*** Data for this exercise ***

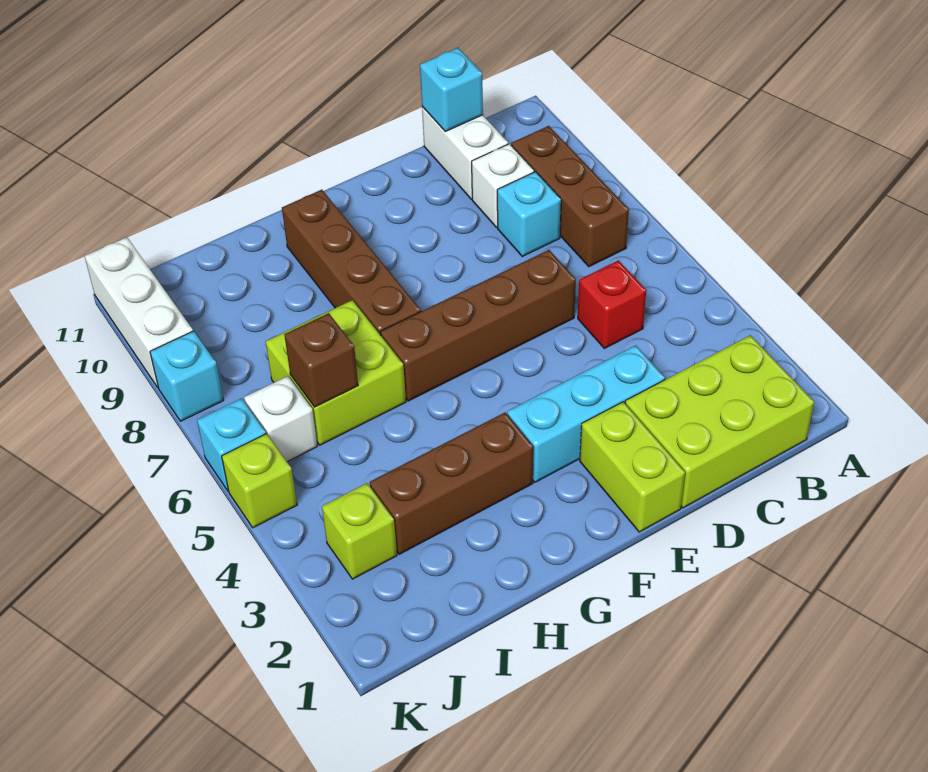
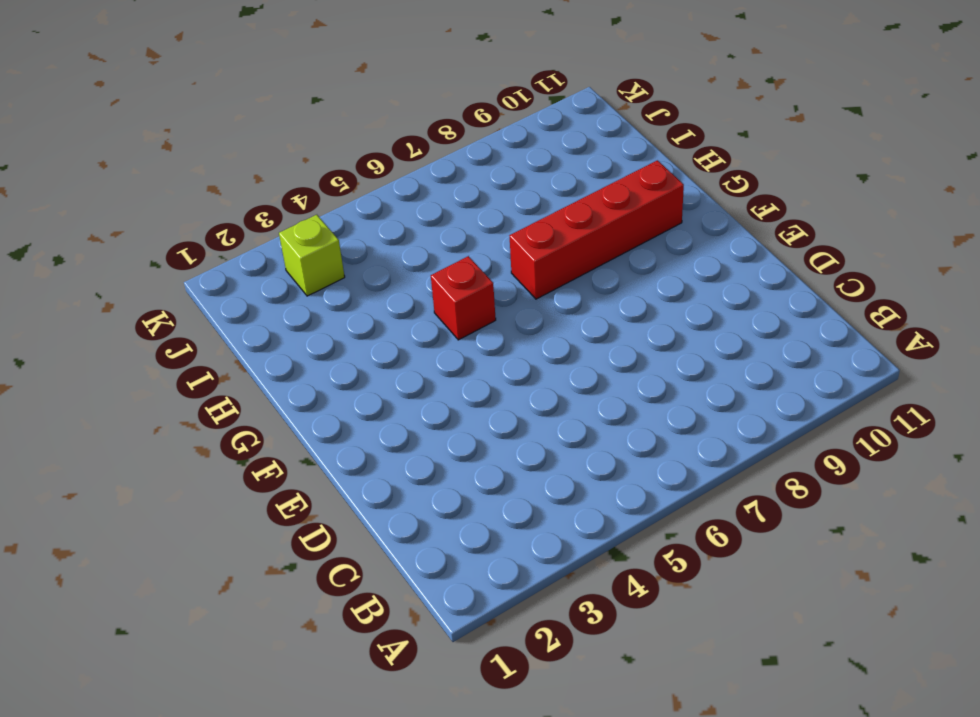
red brick G5 level 1 -> red brick C5 level 1
red brick G7:G10 level 1 -> brown brick G7:G10 level 1
none -> lime brick B1:D2 level 1
none -> brown brick B7:B9 level 1
none -> cyan brick C8 level 1

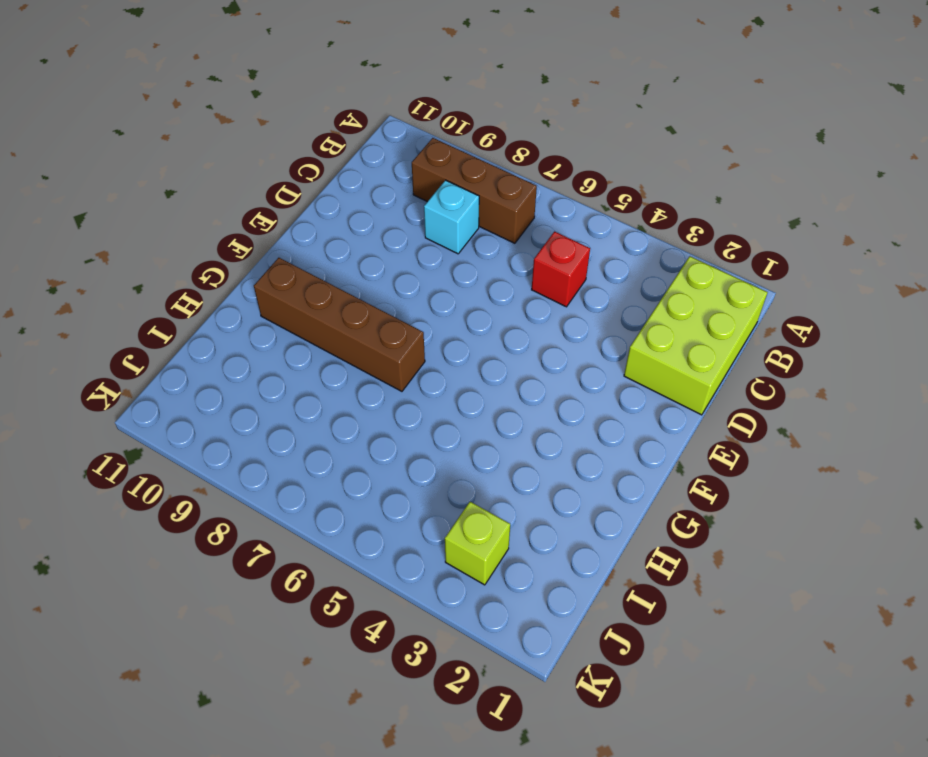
none -> white brick C9 level 1
none -> white brick C10:C11 level 1
none -> cyan brick D3:F3 level 1

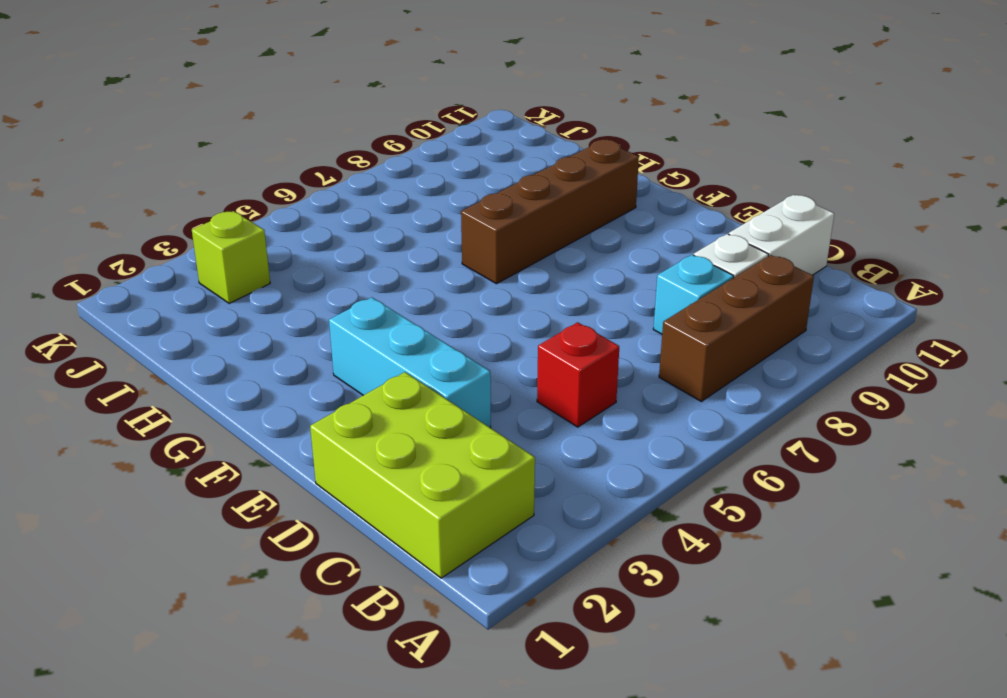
none -> brown brick D6:G6 level 1
none -> lime brick E1:E2 level 1
none -> brown brick G3:I3 level 1

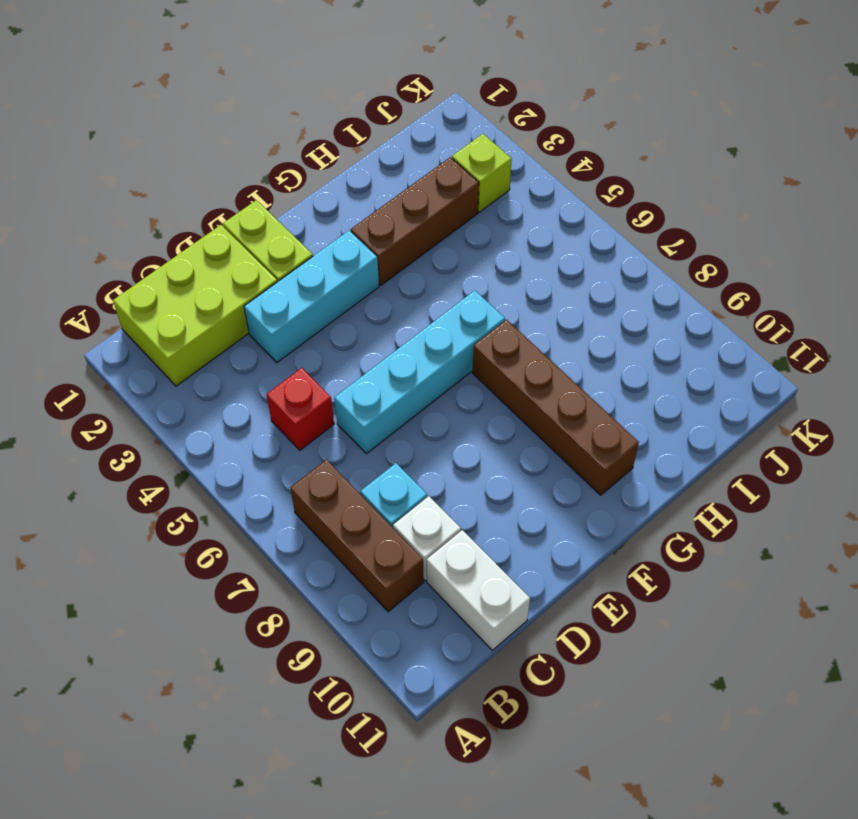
cyan brick D6:G6 level 1 -> brown brick D6:G6 level 1
none -> lime brick H6:I7 level 1
none -> white brick J6 level 1
none -> lime brick K5 level 1

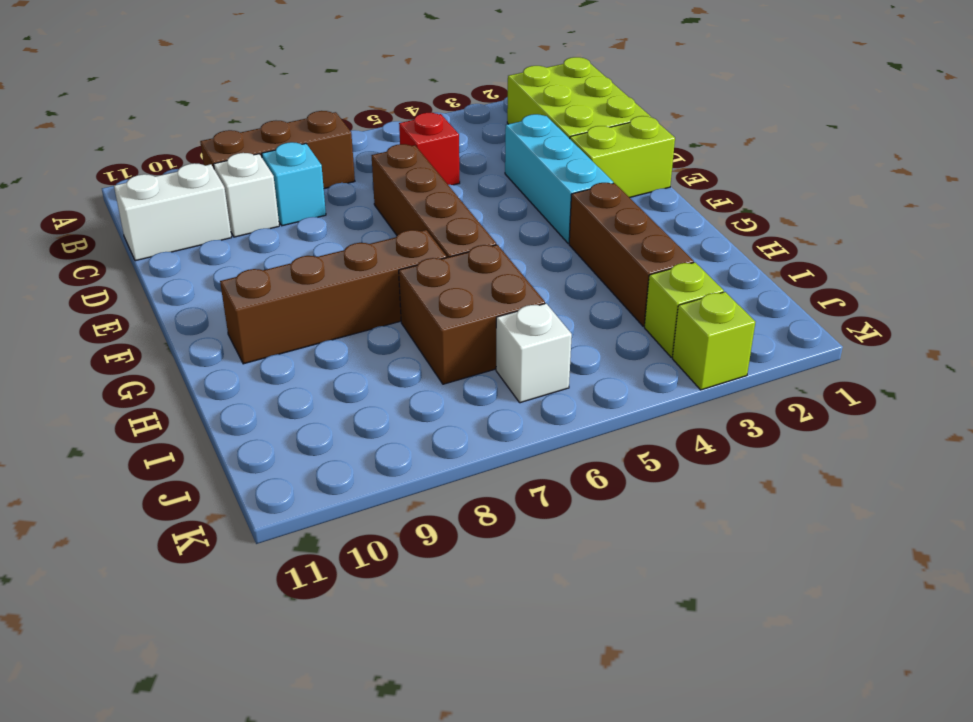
brown brick H6:I7 level 1 -> lime brick H6:I7 level 1
lime brick K3 level 1 -> lime brick K5 level 1
none -> cyan brick K6 level 1
none -> cyan brick K8 level 1
none -> white brick K9:K11 level 1

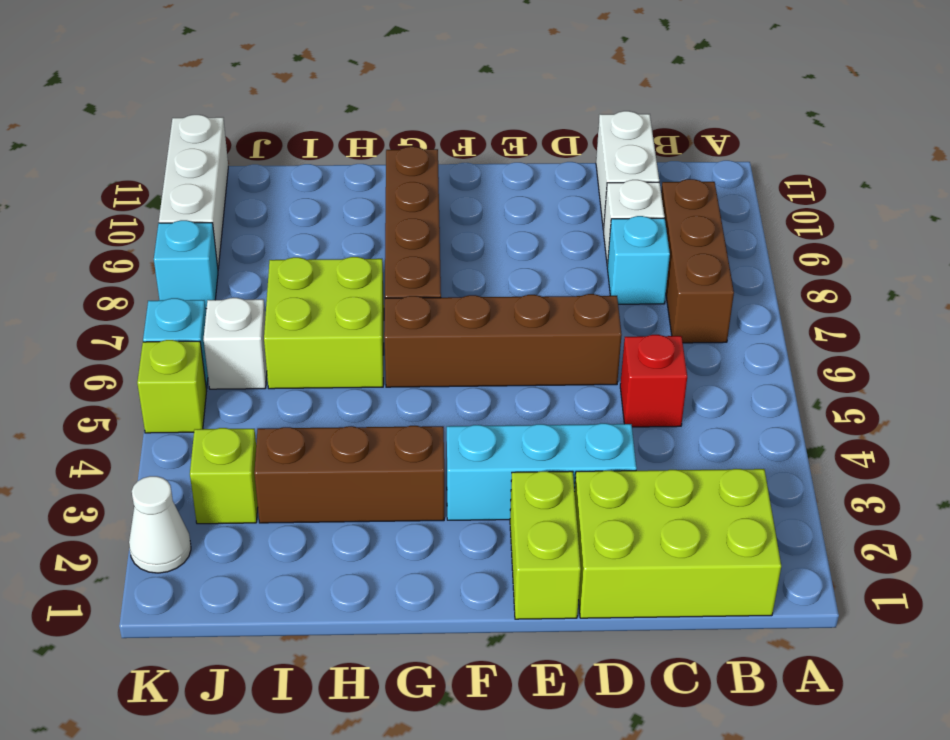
white cone K2 level 1 -> none
none -> cyan brick C11 level 2
none -> brown brick I6 level 2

*** End of Data for this exercise ***

> _Exercise requirements_
Your response must reproduce the listing above word for word and must contain none of its pictures.

> _Completed exercise_
red brick G5 level 1 -> red brick C5 level 1
red brick G7:G10 level 1 -> brown brick G7:G10 level 1
none -> lime brick B1:D2 level 1
none -> brown brick B7:B9 level 1
none -> cyan brick C8 level 1

none -> white brick C9 level 1
none -> white brick C10:C11 level 1
none -> cyan brick D3:F3 level 1

none -> brown brick D6:G6 level 1
none -> lime brick E1:E2 level 1
none -> brown brick G3:I3 level 1

cyan brick D6:G6 level 1 -> brown brick D6:G6 level 1
none -> lime brick H6:I7 level 1
none -> white brick J6 level 1
none -> lime brick K5 level 1

brown brick H6:I7 level 1 -> lime brick H6:I7 level 1
lime brick K3 level 1 -> lime brick K5 level 1
none -> cyan brick K6 level 1
none -> cyan brick K8 level 1
none -> white brick K9:K11 level 1

white cone K2 level 1 -> none
none -> cyan brick C11 level 2
none -> brown brick I6 level 2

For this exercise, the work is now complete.